WHAT THE EXERCISE ASKS: Will you write out, word for word, every line from the one with "C10: 3.3uF (EN_N, GND) -> 3.3uF (GND, VSW)" to the final line of the data below, with the pictures left out?

Edit tracking data:
※ ※ ※
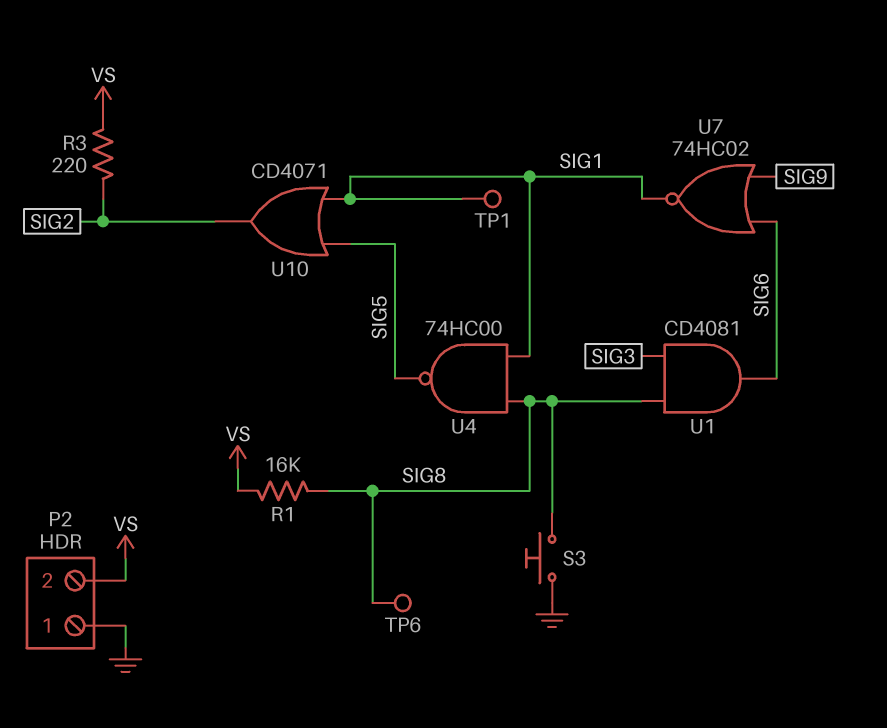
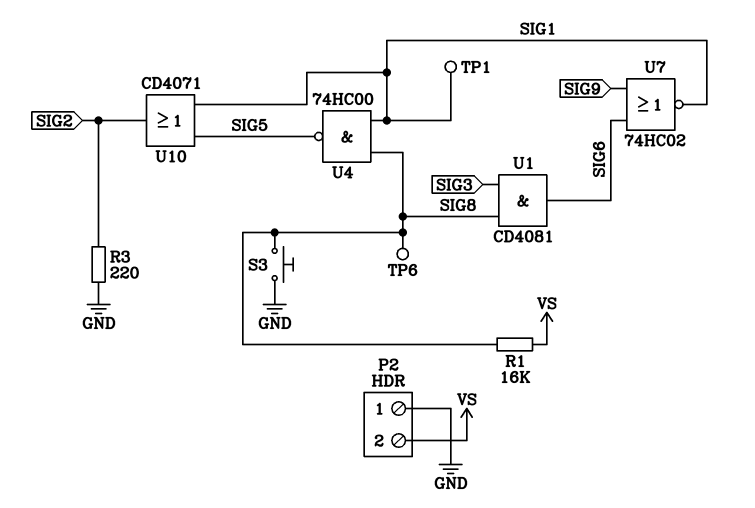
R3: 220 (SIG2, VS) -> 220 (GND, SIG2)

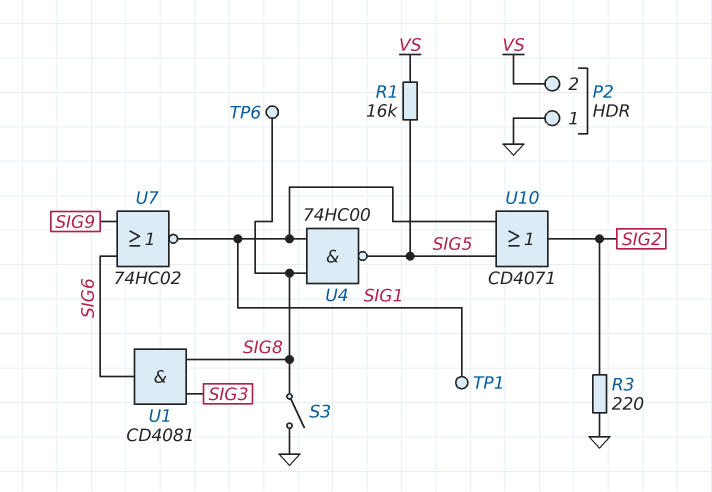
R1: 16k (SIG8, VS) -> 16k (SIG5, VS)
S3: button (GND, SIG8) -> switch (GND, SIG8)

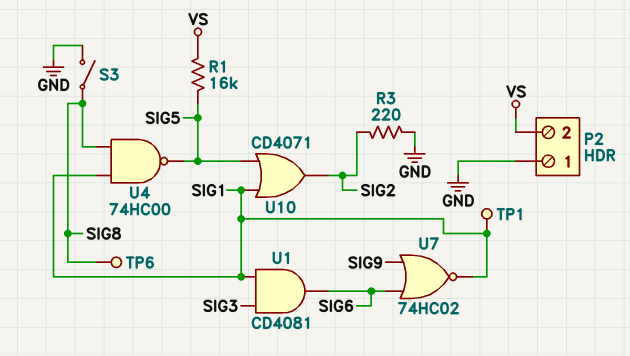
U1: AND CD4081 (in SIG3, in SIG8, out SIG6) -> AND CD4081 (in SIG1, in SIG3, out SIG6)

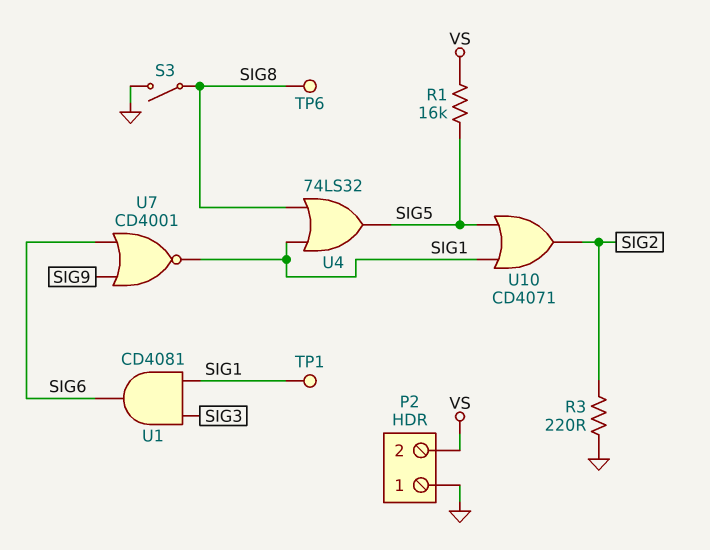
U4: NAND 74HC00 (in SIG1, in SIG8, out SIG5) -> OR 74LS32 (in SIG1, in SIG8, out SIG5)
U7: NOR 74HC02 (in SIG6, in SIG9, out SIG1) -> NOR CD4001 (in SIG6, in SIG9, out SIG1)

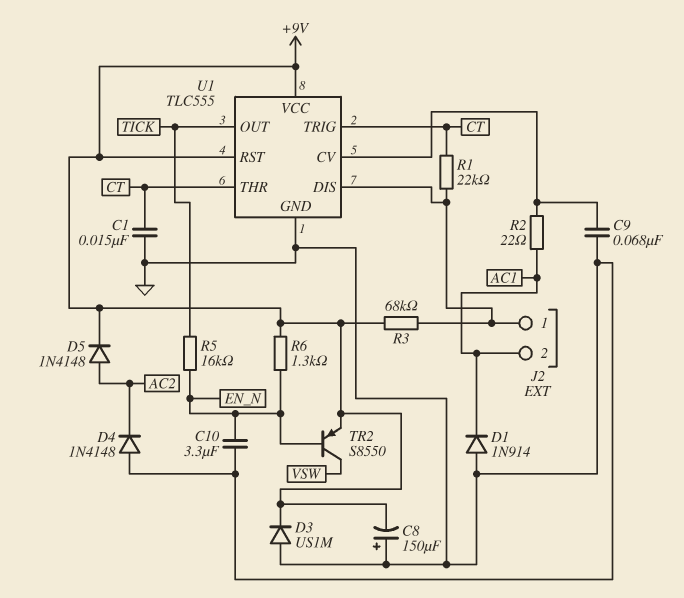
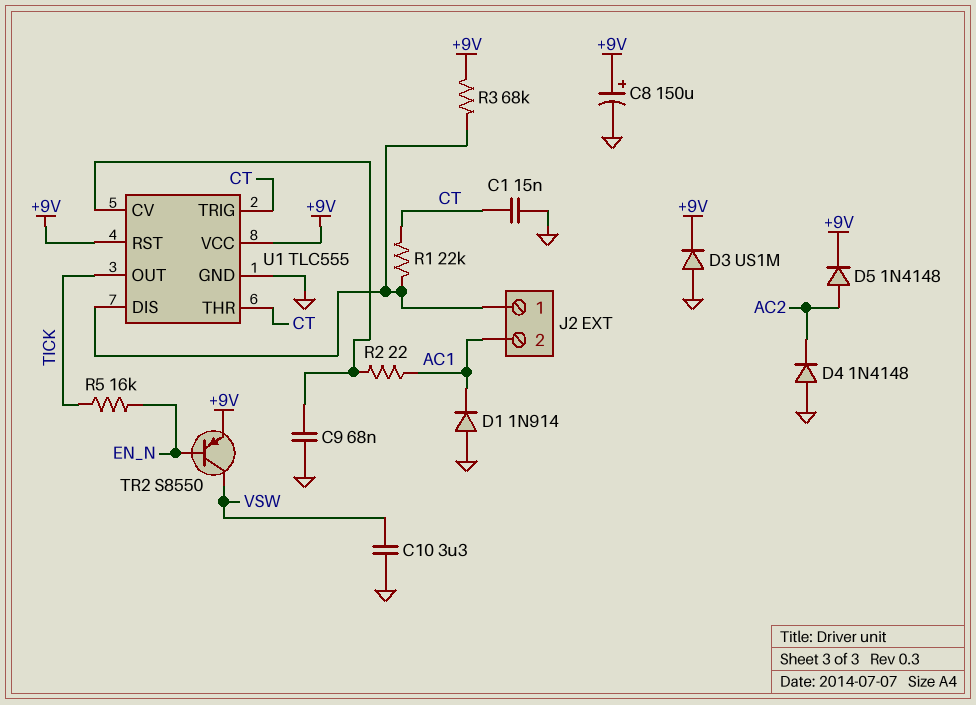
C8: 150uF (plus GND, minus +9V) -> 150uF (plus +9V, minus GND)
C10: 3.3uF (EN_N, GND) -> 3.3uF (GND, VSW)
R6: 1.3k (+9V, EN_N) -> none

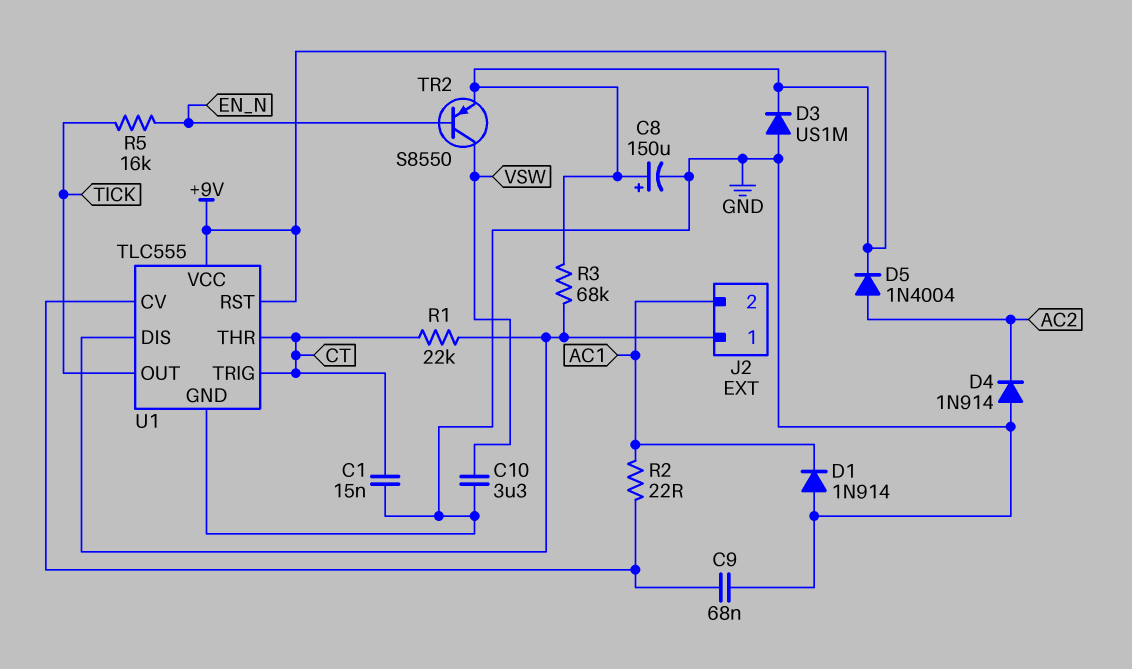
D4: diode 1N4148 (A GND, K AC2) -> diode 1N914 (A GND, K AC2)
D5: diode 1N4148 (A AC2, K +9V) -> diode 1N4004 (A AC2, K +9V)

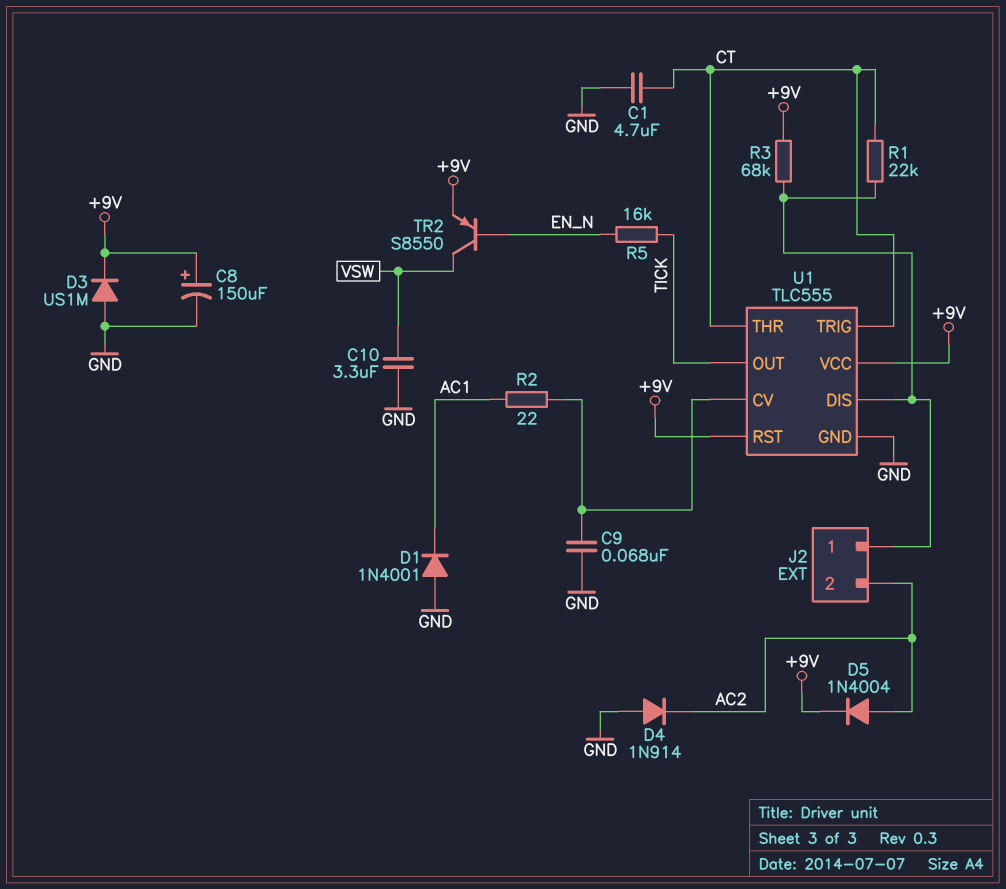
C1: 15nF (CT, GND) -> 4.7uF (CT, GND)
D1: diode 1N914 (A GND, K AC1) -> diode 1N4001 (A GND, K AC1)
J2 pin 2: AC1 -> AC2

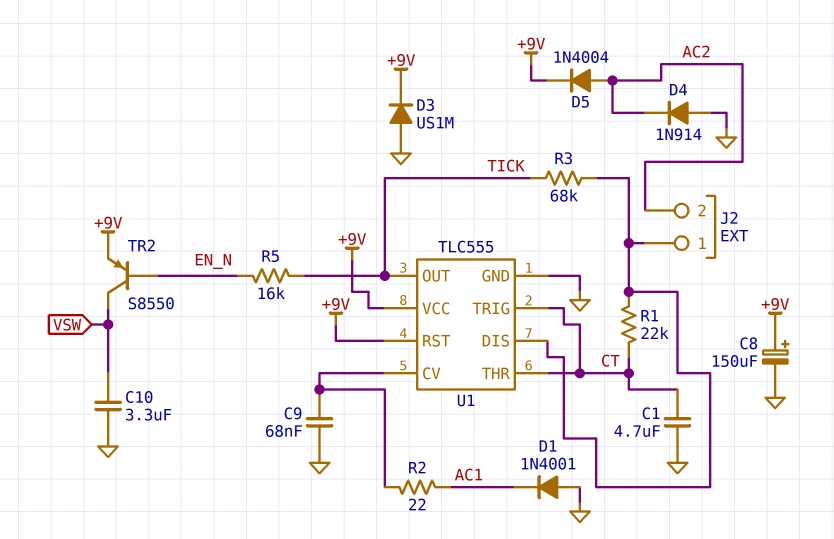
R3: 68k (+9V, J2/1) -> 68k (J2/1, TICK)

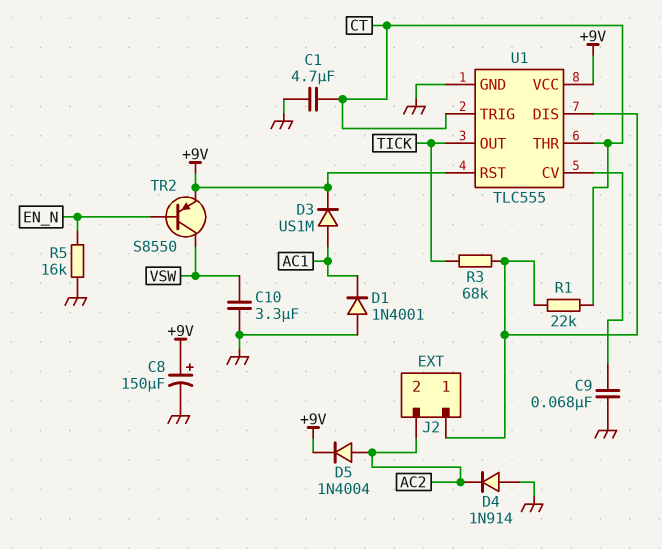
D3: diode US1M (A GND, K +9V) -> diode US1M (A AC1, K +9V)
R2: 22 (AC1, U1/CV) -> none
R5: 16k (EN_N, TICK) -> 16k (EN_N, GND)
※ ※ ※
ANSWER AREA:
C10: 3.3uF (EN_N, GND) -> 3.3uF (GND, VSW)
R6: 1.3k (+9V, EN_N) -> none

D4: diode 1N4148 (A GND, K AC2) -> diode 1N914 (A GND, K AC2)
D5: diode 1N4148 (A AC2, K +9V) -> diode 1N4004 (A AC2, K +9V)

C1: 15nF (CT, GND) -> 4.7uF (CT, GND)
D1: diode 1N914 (A GND, K AC1) -> diode 1N4001 (A GND, K AC1)
J2 pin 2: AC1 -> AC2

R3: 68k (+9V, J2/1) -> 68k (J2/1, TICK)

D3: diode US1M (A GND, K +9V) -> diode US1M (A AC1, K +9V)
R2: 22 (AC1, U1/CV) -> none
R5: 16k (EN_N, TICK) -> 16k (EN_N, GND)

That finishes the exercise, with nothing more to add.